## WHAT YOU WILL DO
From the line that contains "brown domino [314,300,387,354]" to the final line of the records below, print each line exactly and leave every picture out.

(Stored records)
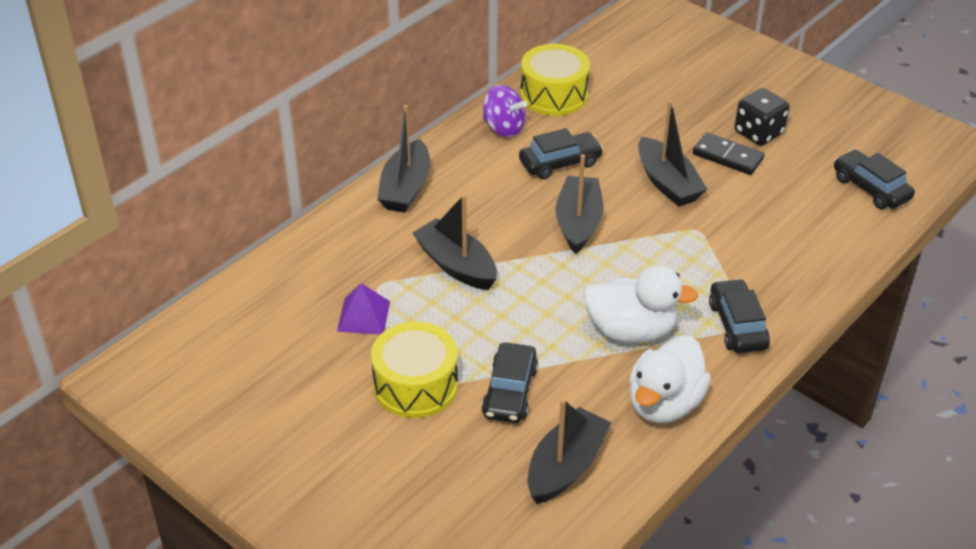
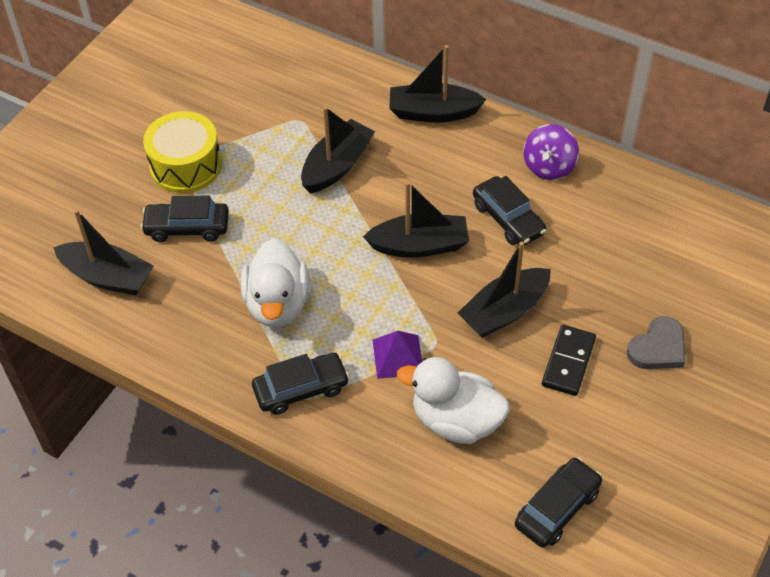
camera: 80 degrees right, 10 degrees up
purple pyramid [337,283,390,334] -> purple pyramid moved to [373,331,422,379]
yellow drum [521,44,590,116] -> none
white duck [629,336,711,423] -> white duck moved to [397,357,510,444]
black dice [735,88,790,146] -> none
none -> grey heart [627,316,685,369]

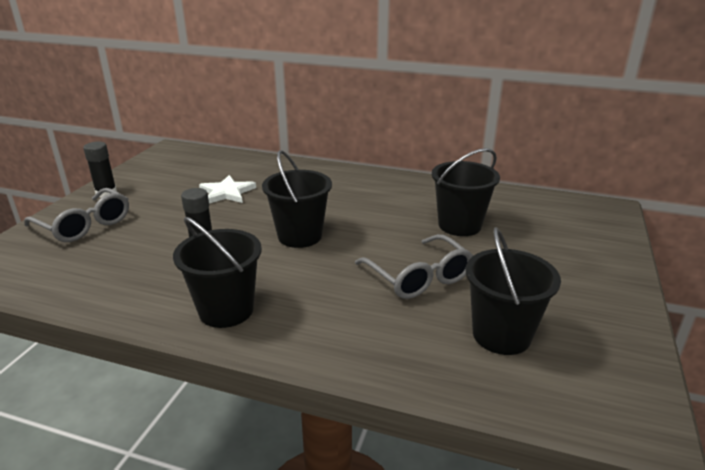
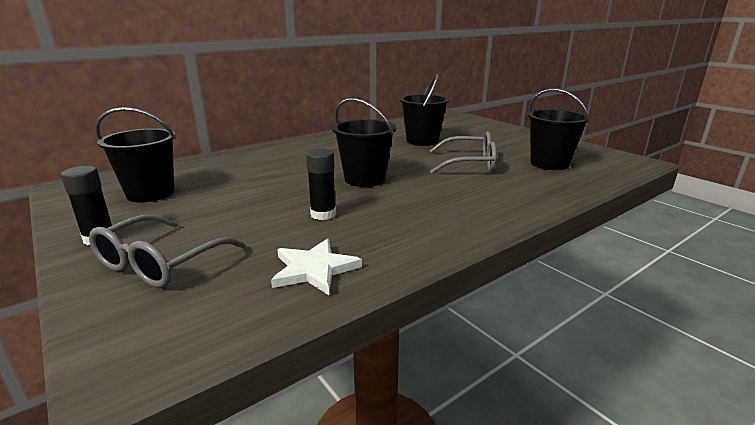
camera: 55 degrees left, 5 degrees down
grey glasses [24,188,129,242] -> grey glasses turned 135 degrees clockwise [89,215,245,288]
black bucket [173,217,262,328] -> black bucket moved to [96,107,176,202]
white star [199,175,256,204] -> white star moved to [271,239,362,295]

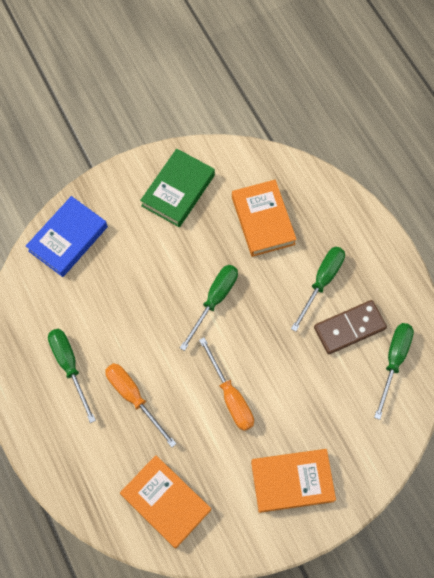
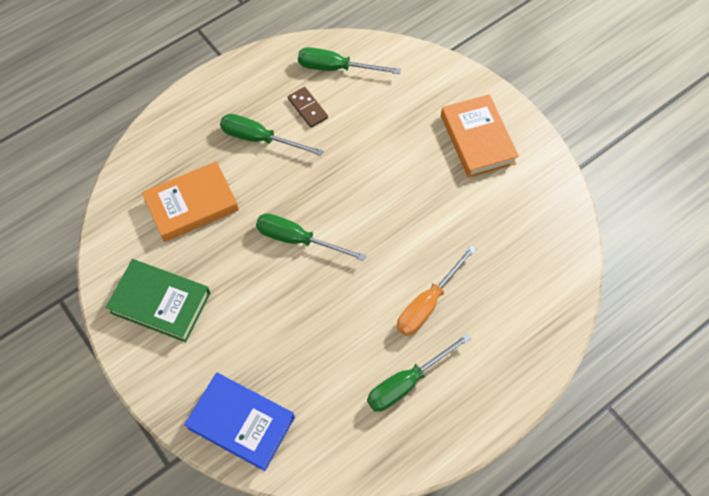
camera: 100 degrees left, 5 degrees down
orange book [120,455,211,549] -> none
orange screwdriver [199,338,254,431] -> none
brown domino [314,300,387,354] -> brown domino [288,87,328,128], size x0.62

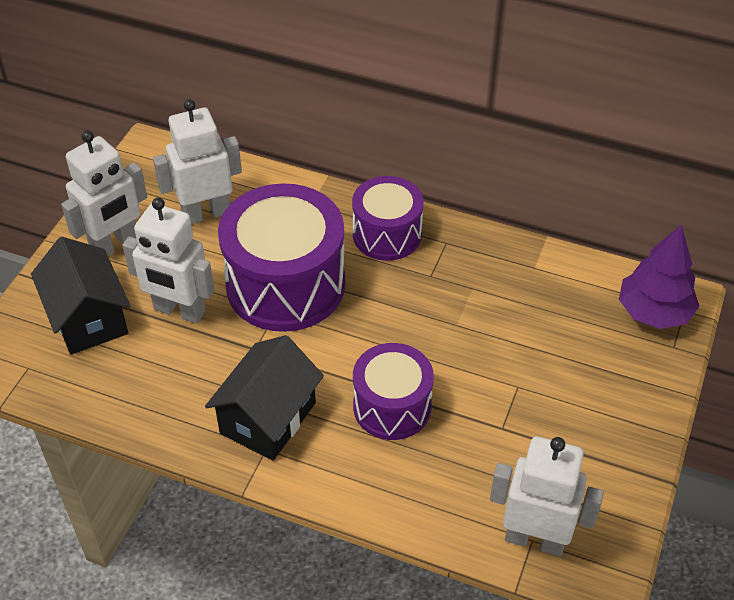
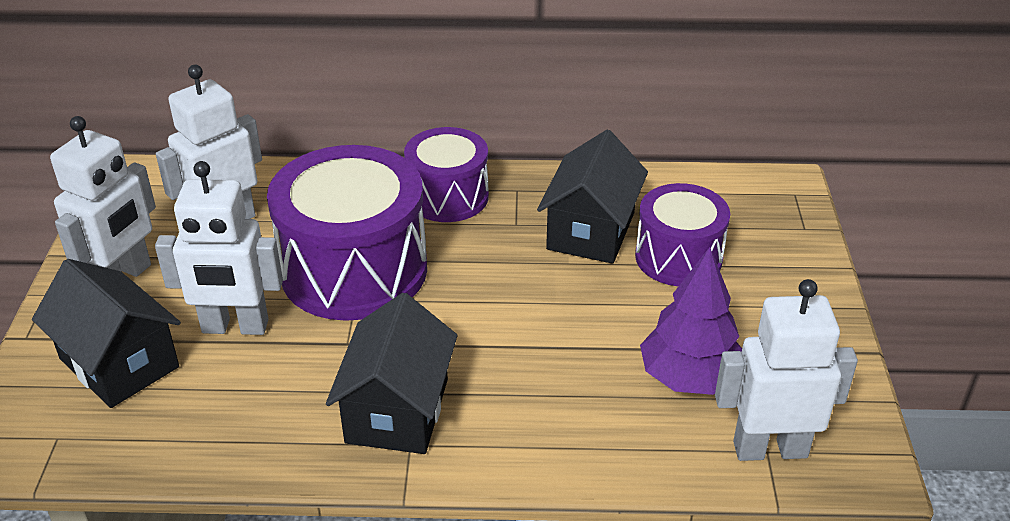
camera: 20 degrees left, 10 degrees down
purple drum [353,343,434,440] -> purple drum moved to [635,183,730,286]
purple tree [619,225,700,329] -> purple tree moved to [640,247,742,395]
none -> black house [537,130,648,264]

## SOLUTION TO THE EXERCISE
brown domino [314,300,387,354] -> brown domino [288,87,328,128], size x0.62

camera: 20 degrees left, 10 degrees down
purple drum [353,343,434,440] -> purple drum moved to [635,183,730,286]
purple tree [619,225,700,329] -> purple tree moved to [640,247,742,395]
none -> black house [537,130,648,264]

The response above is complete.